## ACTIVITY
Pictures do not belong in the copy; quote every entry below exactly.

▽

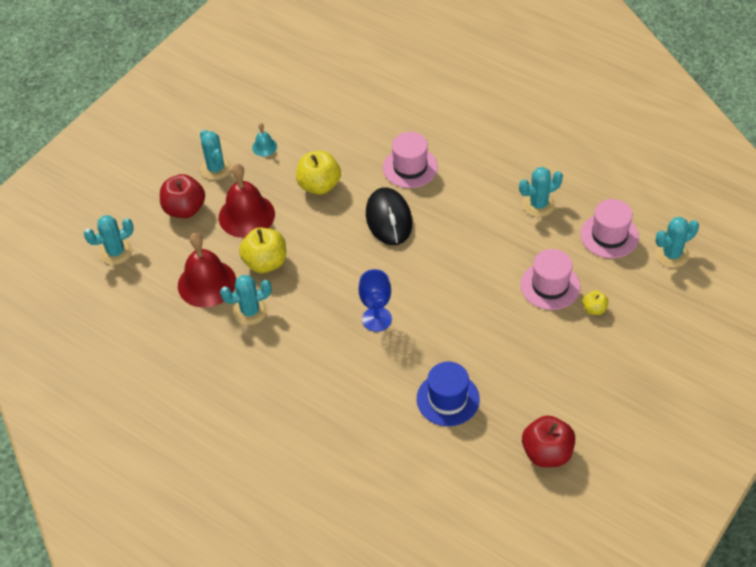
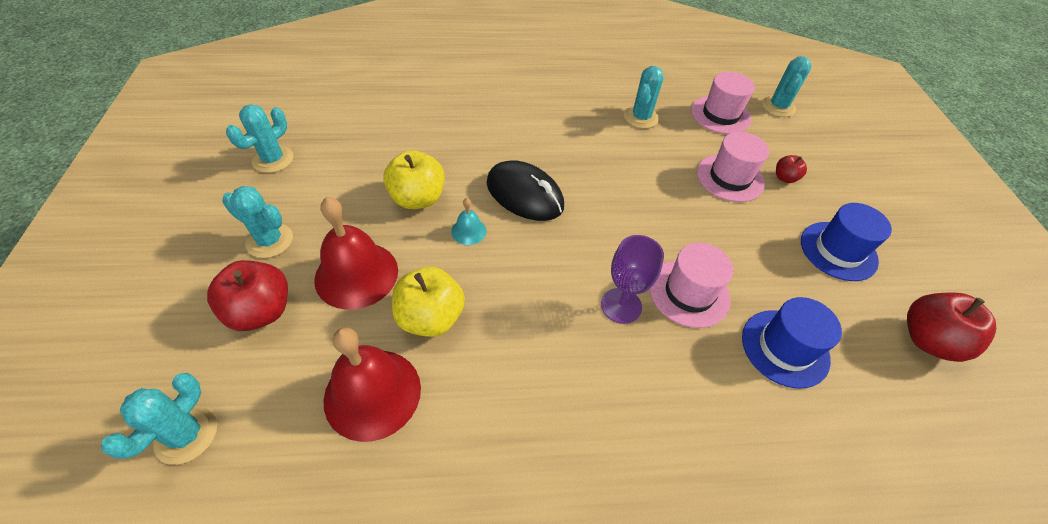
camera: 45 degrees left, 0 degrees up
(250, 311) = (466, 394): turquoise cactus -> turquoise cactus (273, 159)
(264, 147) = (315, 189): turquoise bell -> turquoise bell (468, 231)
(377, 319) = (621, 305): blue goblet -> purple goblet
(410, 167) = (496, 139): pink hat -> pink hat (689, 293)
(563, 375) = (838, 251): none -> blue hat
(594, 309) = (785, 178): yellow apple -> red apple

△

## WORKED SOLUTION
camera: 45 degrees left, 0 degrees up
(250, 311) = (466, 394): turquoise cactus -> turquoise cactus (273, 159)
(264, 147) = (315, 189): turquoise bell -> turquoise bell (468, 231)
(377, 319) = (621, 305): blue goblet -> purple goblet
(410, 167) = (496, 139): pink hat -> pink hat (689, 293)
(563, 375) = (838, 251): none -> blue hat
(594, 309) = (785, 178): yellow apple -> red apple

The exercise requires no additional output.